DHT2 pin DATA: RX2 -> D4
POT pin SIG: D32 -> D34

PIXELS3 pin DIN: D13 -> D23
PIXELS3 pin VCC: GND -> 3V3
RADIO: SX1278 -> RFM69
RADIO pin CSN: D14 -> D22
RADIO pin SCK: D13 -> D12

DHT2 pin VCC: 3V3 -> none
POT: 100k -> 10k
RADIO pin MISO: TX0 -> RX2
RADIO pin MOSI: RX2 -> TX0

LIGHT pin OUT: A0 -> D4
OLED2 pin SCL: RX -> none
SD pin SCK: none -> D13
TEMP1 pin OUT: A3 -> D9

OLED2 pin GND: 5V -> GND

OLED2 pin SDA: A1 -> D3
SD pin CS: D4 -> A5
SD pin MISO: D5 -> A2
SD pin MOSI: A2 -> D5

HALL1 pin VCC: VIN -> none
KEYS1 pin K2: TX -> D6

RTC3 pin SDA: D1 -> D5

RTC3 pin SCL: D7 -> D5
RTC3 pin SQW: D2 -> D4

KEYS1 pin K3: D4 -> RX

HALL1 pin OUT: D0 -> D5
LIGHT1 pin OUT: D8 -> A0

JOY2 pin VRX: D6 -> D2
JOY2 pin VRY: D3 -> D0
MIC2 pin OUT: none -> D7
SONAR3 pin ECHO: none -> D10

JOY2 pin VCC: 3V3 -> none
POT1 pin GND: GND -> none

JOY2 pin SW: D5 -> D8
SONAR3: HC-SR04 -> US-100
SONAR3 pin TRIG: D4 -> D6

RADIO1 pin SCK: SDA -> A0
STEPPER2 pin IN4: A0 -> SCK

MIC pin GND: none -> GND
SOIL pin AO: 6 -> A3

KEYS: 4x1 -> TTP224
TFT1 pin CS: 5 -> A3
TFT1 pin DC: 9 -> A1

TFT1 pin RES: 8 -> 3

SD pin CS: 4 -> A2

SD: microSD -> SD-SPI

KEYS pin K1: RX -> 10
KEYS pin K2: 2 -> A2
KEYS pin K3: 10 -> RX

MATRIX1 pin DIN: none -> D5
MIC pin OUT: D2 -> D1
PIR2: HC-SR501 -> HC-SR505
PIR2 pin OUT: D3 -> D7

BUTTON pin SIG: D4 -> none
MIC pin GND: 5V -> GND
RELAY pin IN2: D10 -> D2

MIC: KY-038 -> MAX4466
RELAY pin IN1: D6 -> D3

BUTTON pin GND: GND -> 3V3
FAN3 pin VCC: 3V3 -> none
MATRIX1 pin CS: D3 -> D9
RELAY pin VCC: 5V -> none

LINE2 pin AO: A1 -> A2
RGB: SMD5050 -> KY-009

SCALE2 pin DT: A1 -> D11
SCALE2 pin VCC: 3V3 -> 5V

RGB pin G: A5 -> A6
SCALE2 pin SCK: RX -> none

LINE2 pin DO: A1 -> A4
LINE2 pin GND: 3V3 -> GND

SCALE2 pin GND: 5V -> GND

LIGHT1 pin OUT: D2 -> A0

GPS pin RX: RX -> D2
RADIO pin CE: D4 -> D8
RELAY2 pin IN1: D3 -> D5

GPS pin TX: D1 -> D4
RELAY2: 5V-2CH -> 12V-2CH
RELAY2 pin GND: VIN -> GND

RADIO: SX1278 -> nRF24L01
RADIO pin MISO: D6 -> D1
..........
Work request → Set the data down once more, exactly as it stands.

Exercise response →
DHT2 pin DATA: RX2 -> D4
POT pin SIG: D32 -> D34

PIXELS3 pin DIN: D13 -> D23
PIXELS3 pin VCC: GND -> 3V3
RADIO: SX1278 -> RFM69
RADIO pin CSN: D14 -> D22
RADIO pin SCK: D13 -> D12

DHT2 pin VCC: 3V3 -> none
POT: 100k -> 10k
RADIO pin MISO: TX0 -> RX2
RADIO pin MOSI: RX2 -> TX0

LIGHT pin OUT: A0 -> D4
OLED2 pin SCL: RX -> none
SD pin SCK: none -> D13
TEMP1 pin OUT: A3 -> D9

OLED2 pin GND: 5V -> GND

OLED2 pin SDA: A1 -> D3
SD pin CS: D4 -> A5
SD pin MISO: D5 -> A2
SD pin MOSI: A2 -> D5

HALL1 pin VCC: VIN -> none
KEYS1 pin K2: TX -> D6

RTC3 pin SDA: D1 -> D5

RTC3 pin SCL: D7 -> D5
RTC3 pin SQW: D2 -> D4

KEYS1 pin K3: D4 -> RX

HALL1 pin OUT: D0 -> D5
LIGHT1 pin OUT: D8 -> A0

JOY2 pin VRX: D6 -> D2
JOY2 pin VRY: D3 -> D0
MIC2 pin OUT: none -> D7
SONAR3 pin ECHO: none -> D10

JOY2 pin VCC: 3V3 -> none
POT1 pin GND: GND -> none

JOY2 pin SW: D5 -> D8
SONAR3: HC-SR04 -> US-100
SONAR3 pin TRIG: D4 -> D6

RADIO1 pin SCK: SDA -> A0
STEPPER2 pin IN4: A0 -> SCK

MIC pin GND: none -> GND
SOIL pin AO: 6 -> A3

KEYS: 4x1 -> TTP224
TFT1 pin CS: 5 -> A3
TFT1 pin DC: 9 -> A1

TFT1 pin RES: 8 -> 3

SD pin CS: 4 -> A2

SD: microSD -> SD-SPI

KEYS pin K1: RX -> 10
KEYS pin K2: 2 -> A2
KEYS pin K3: 10 -> RX

MATRIX1 pin DIN: none -> D5
MIC pin OUT: D2 -> D1
PIR2: HC-SR501 -> HC-SR505
PIR2 pin OUT: D3 -> D7

BUTTON pin SIG: D4 -> none
MIC pin GND: 5V -> GND
RELAY pin IN2: D10 -> D2

MIC: KY-038 -> MAX4466
RELAY pin IN1: D6 -> D3

BUTTON pin GND: GND -> 3V3
FAN3 pin VCC: 3V3 -> none
MATRIX1 pin CS: D3 -> D9
RELAY pin VCC: 5V -> none

LINE2 pin AO: A1 -> A2
RGB: SMD5050 -> KY-009

SCALE2 pin DT: A1 -> D11
SCALE2 pin VCC: 3V3 -> 5V

RGB pin G: A5 -> A6
SCALE2 pin SCK: RX -> none

LINE2 pin DO: A1 -> A4
LINE2 pin GND: 3V3 -> GND

SCALE2 pin GND: 5V -> GND

LIGHT1 pin OUT: D2 -> A0

GPS pin RX: RX -> D2
RADIO pin CE: D4 -> D8
RELAY2 pin IN1: D3 -> D5

GPS pin TX: D1 -> D4
RELAY2: 5V-2CH -> 12V-2CH
RELAY2 pin GND: VIN -> GND

RADIO: SX1278 -> nRF24L01
RADIO pin MISO: D6 -> D1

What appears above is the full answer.